▸ **ACTION ITEM**:
Return the listing below exactly, with the pictures dropped.

▸ **RECORDED DATA**:
--*--

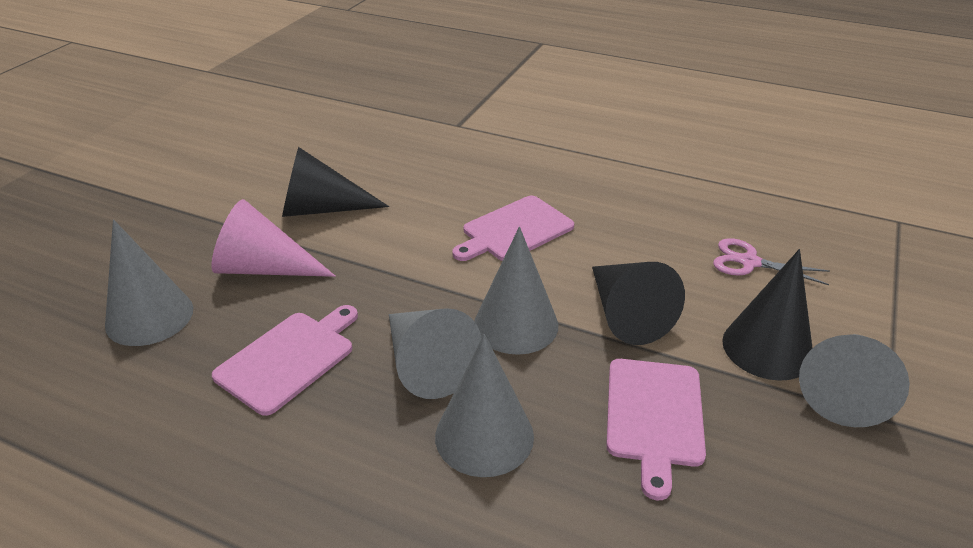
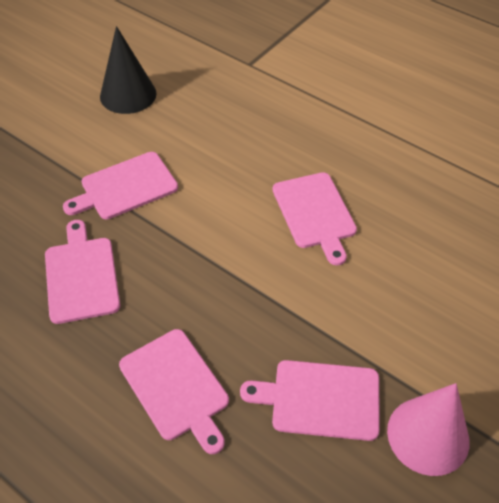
black cone: 3 -> 1
grey cone: 5 -> 0
pink cutting board: 3 -> 5
pink scissors: 1 -> 0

--*--

▸ **EXERCISE RESULT**:
black cone: 3 -> 1
grey cone: 5 -> 0
pink cutting board: 3 -> 5
pink scissors: 1 -> 0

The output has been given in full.